══ The input ══

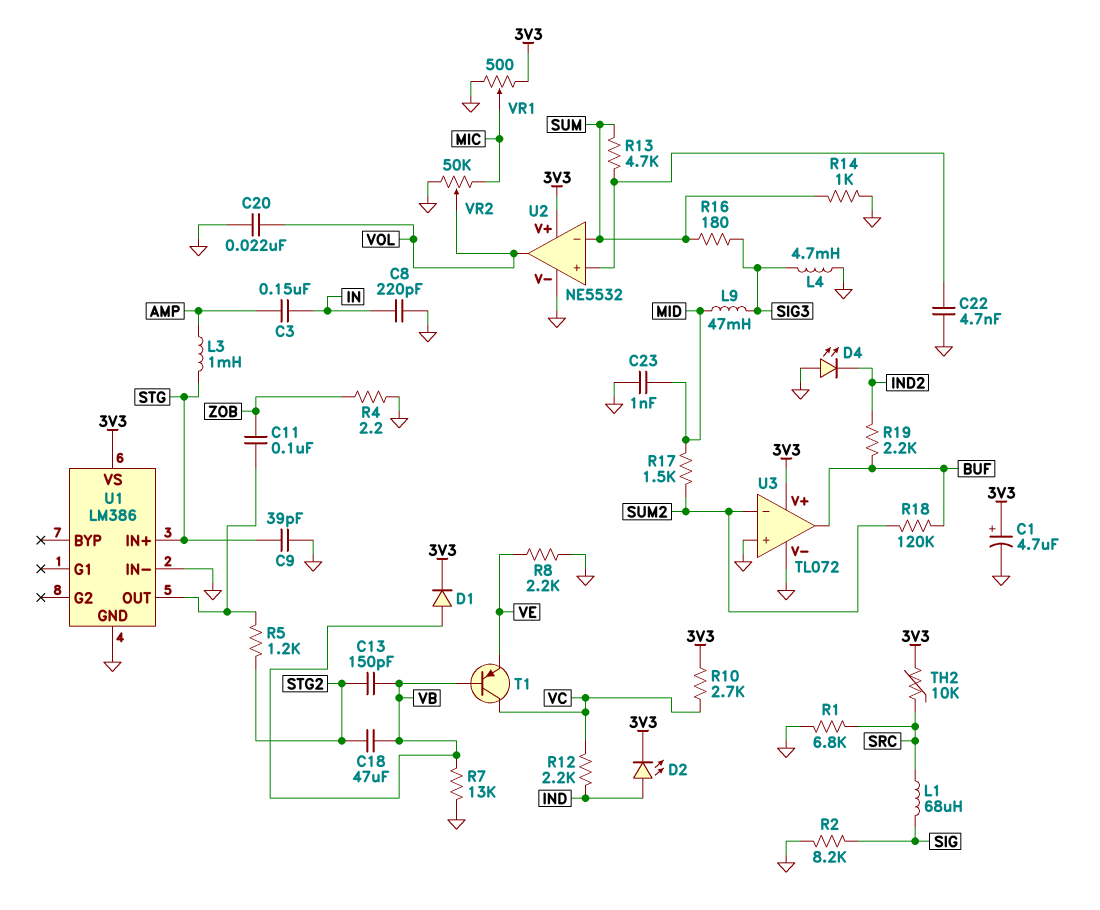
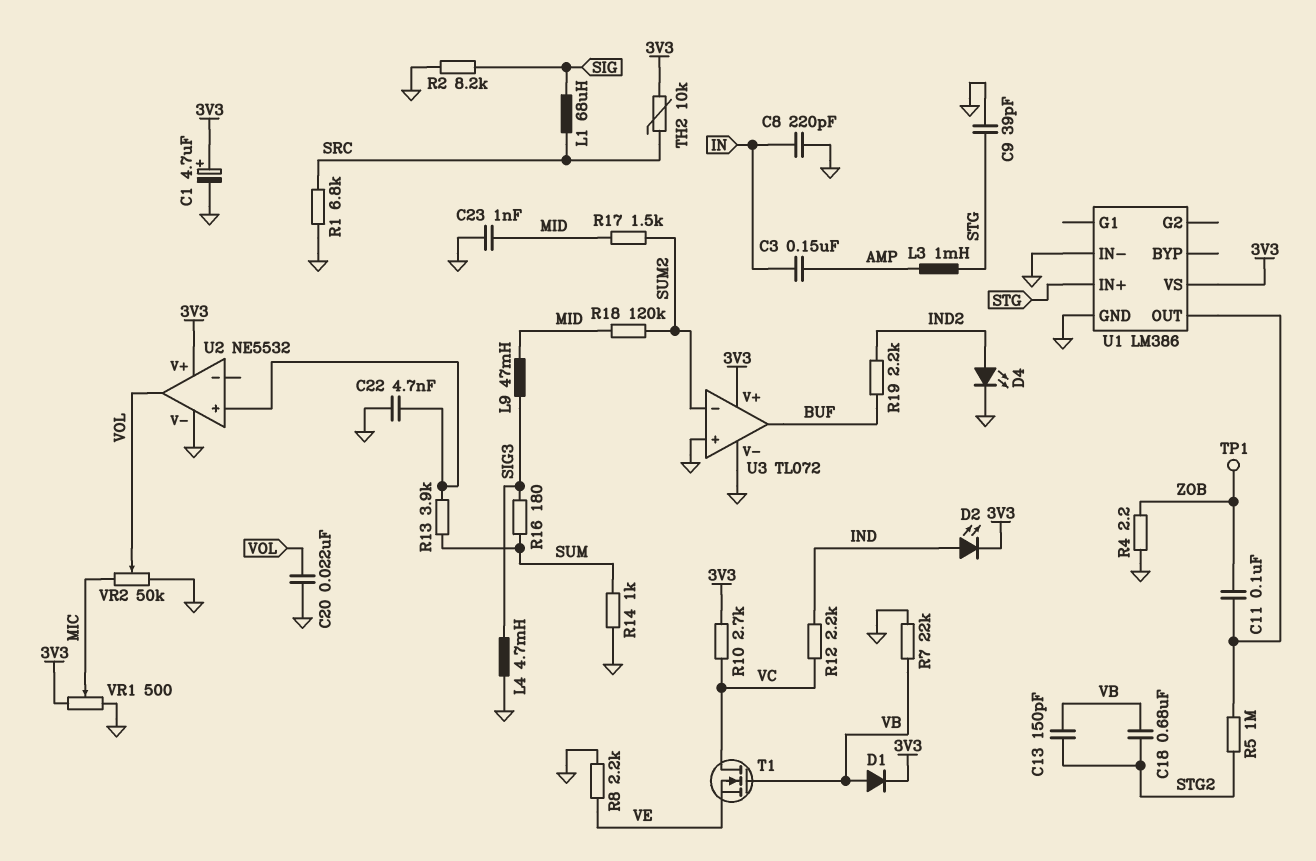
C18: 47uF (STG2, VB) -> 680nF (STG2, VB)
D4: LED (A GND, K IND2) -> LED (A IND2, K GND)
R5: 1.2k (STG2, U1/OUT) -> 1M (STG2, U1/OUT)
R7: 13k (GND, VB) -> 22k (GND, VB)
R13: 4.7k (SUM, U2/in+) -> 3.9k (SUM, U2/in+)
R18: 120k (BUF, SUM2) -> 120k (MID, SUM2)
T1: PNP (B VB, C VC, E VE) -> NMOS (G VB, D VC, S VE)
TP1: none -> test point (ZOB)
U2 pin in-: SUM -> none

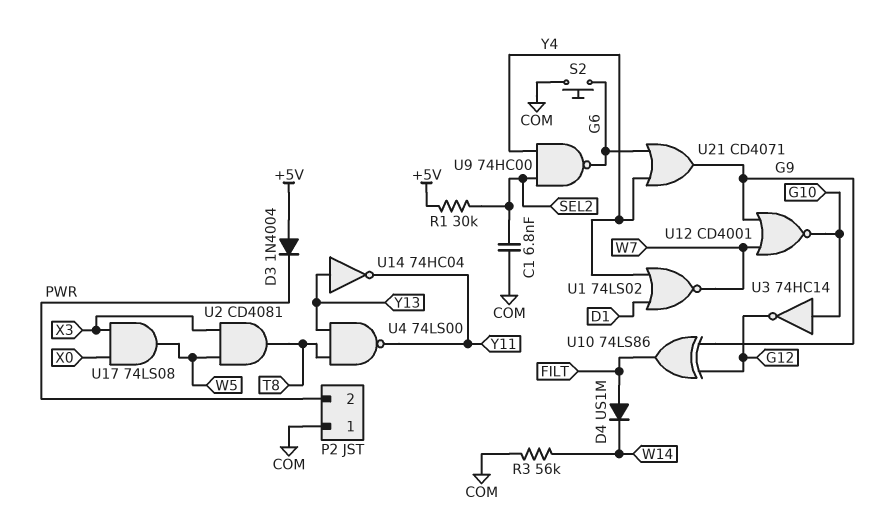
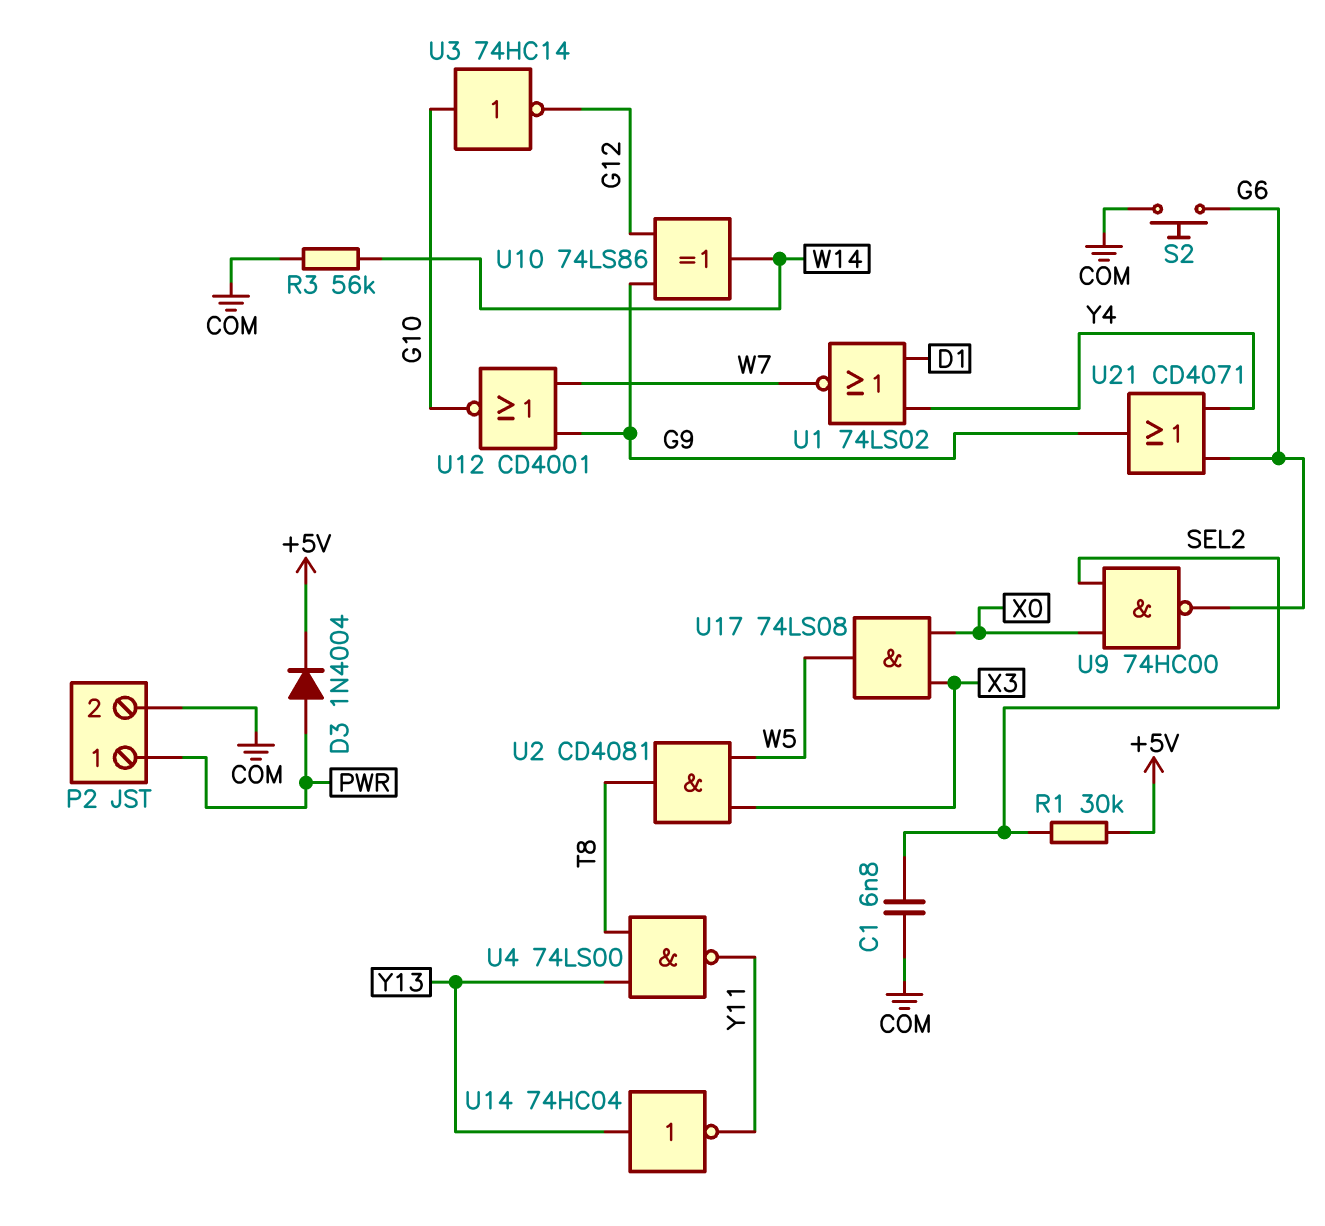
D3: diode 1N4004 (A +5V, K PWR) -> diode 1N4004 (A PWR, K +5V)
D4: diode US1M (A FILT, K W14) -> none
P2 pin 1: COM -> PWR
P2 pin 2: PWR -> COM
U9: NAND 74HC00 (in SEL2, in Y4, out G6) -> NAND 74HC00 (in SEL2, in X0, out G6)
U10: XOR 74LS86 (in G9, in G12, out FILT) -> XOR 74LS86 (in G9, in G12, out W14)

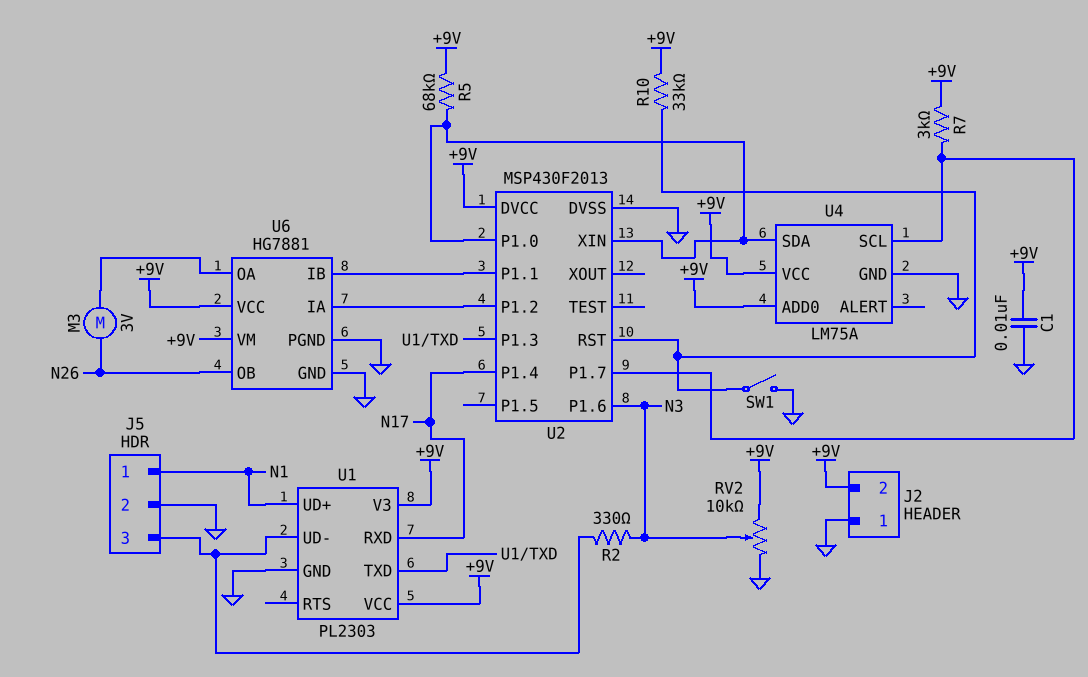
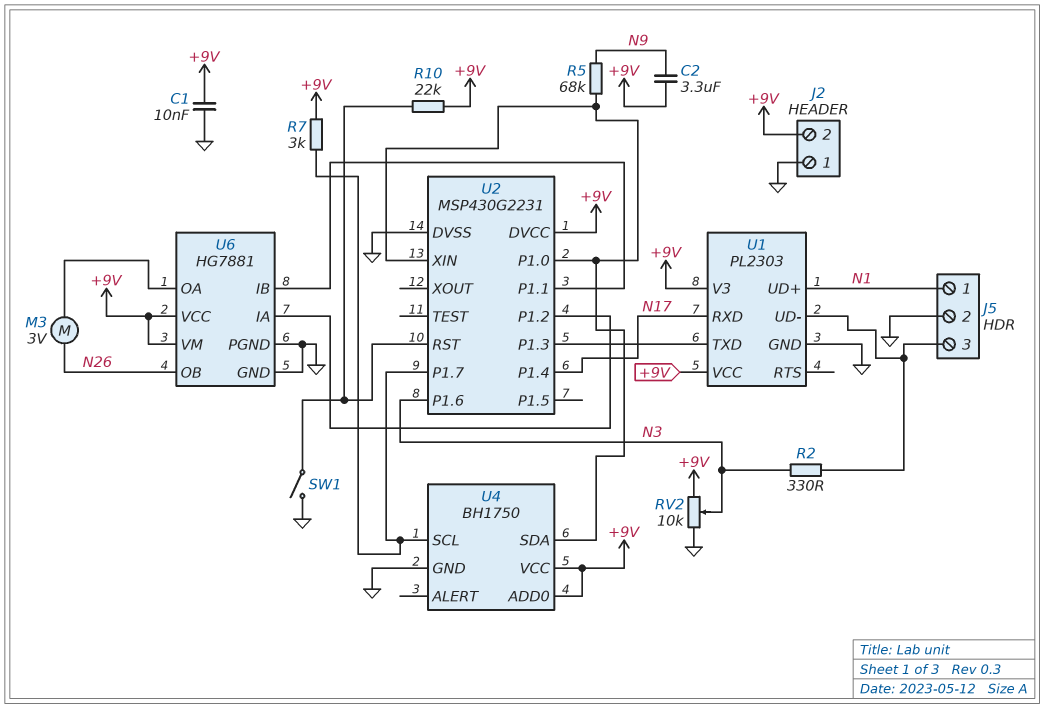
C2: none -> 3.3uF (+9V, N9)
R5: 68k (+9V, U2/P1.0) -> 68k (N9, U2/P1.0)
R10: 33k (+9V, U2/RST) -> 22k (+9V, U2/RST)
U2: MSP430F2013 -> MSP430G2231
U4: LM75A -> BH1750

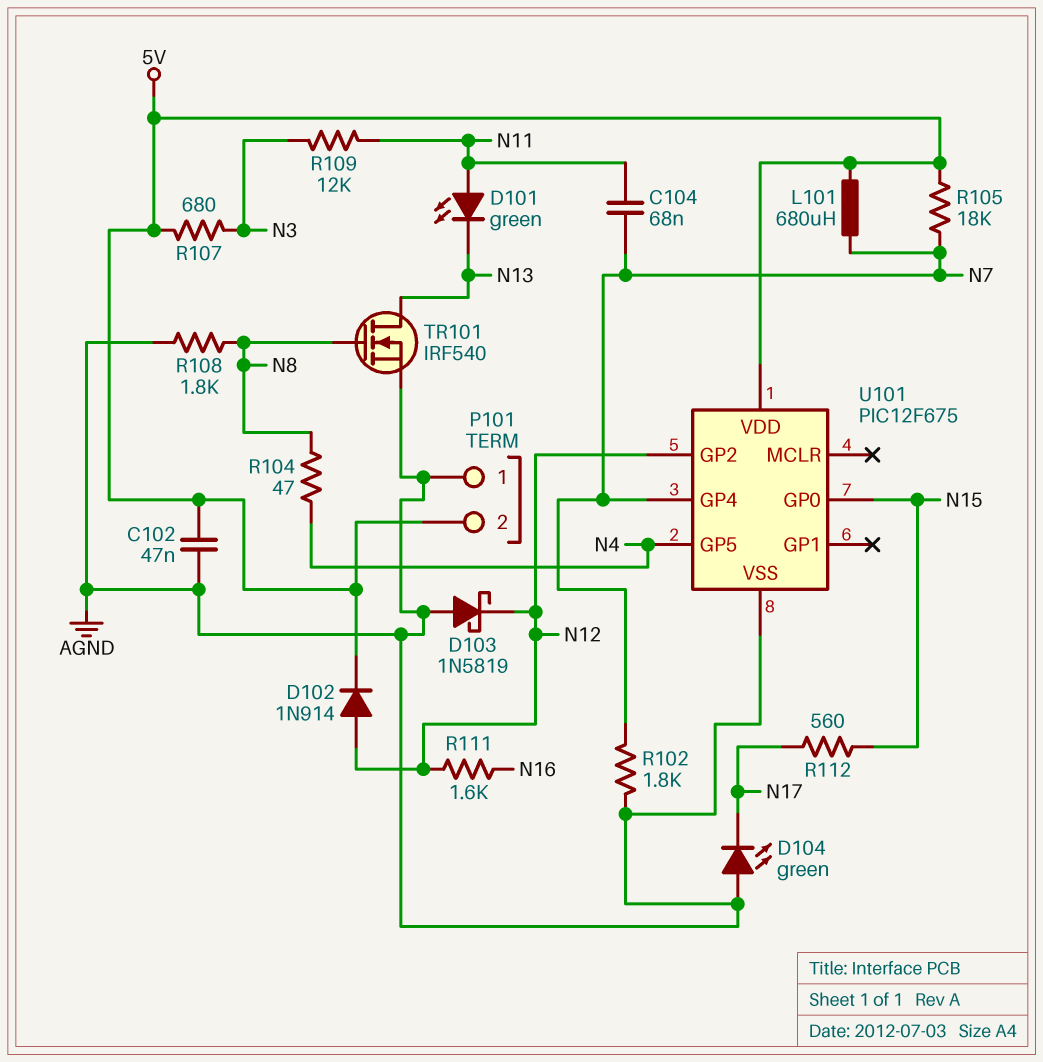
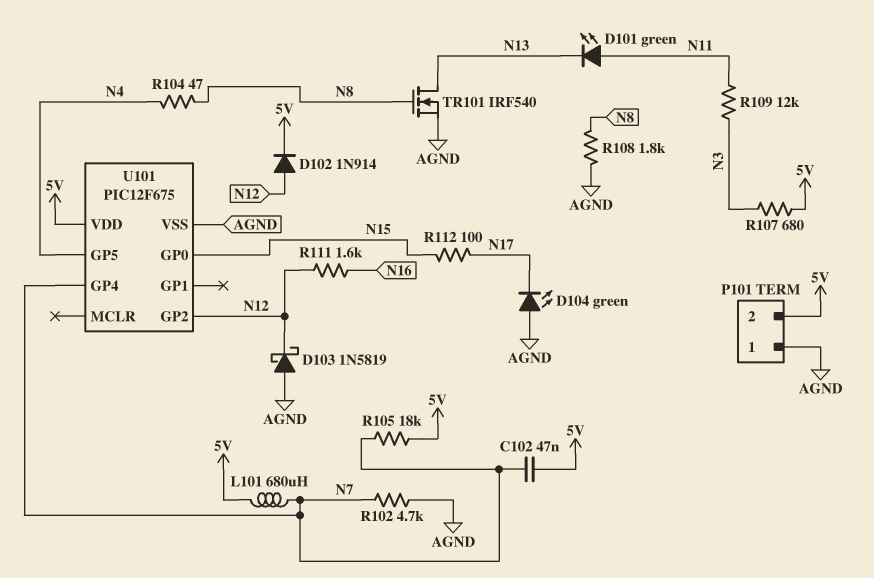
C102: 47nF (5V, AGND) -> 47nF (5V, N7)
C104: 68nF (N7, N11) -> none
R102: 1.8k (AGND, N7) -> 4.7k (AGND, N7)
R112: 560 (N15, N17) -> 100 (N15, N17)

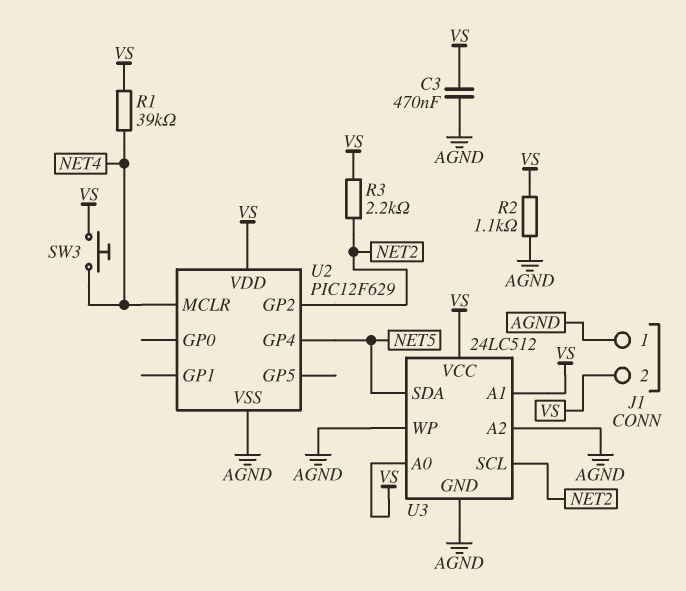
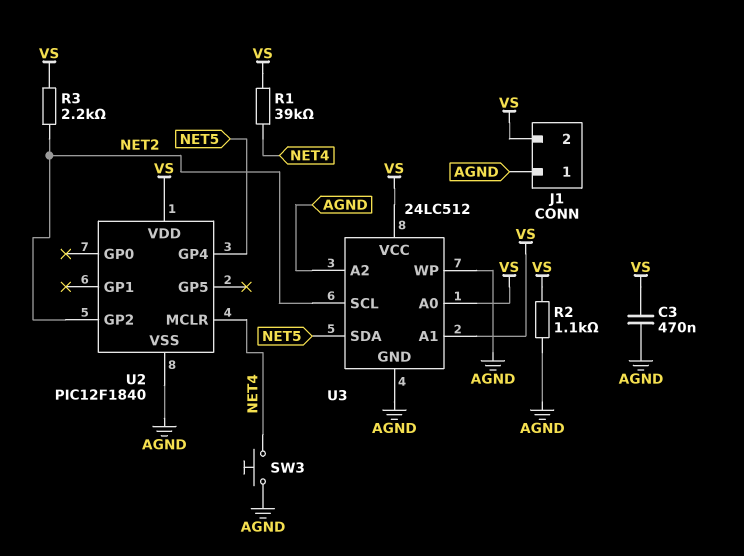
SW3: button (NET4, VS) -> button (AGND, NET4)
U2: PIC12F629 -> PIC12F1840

═══

Problem statement — Word for word, copy all the entries above, but with no pictures.

Response for this exercise —
C18: 47uF (STG2, VB) -> 680nF (STG2, VB)
D4: LED (A GND, K IND2) -> LED (A IND2, K GND)
R5: 1.2k (STG2, U1/OUT) -> 1M (STG2, U1/OUT)
R7: 13k (GND, VB) -> 22k (GND, VB)
R13: 4.7k (SUM, U2/in+) -> 3.9k (SUM, U2/in+)
R18: 120k (BUF, SUM2) -> 120k (MID, SUM2)
T1: PNP (B VB, C VC, E VE) -> NMOS (G VB, D VC, S VE)
TP1: none -> test point (ZOB)
U2 pin in-: SUM -> none

D3: diode 1N4004 (A +5V, K PWR) -> diode 1N4004 (A PWR, K +5V)
D4: diode US1M (A FILT, K W14) -> none
P2 pin 1: COM -> PWR
P2 pin 2: PWR -> COM
U9: NAND 74HC00 (in SEL2, in Y4, out G6) -> NAND 74HC00 (in SEL2, in X0, out G6)
U10: XOR 74LS86 (in G9, in G12, out FILT) -> XOR 74LS86 (in G9, in G12, out W14)

C2: none -> 3.3uF (+9V, N9)
R5: 68k (+9V, U2/P1.0) -> 68k (N9, U2/P1.0)
R10: 33k (+9V, U2/RST) -> 22k (+9V, U2/RST)
U2: MSP430F2013 -> MSP430G2231
U4: LM75A -> BH1750

C102: 47nF (5V, AGND) -> 47nF (5V, N7)
C104: 68nF (N7, N11) -> none
R102: 1.8k (AGND, N7) -> 4.7k (AGND, N7)
R112: 560 (N15, N17) -> 100 (N15, N17)

SW3: button (NET4, VS) -> button (AGND, NET4)
U2: PIC12F629 -> PIC12F1840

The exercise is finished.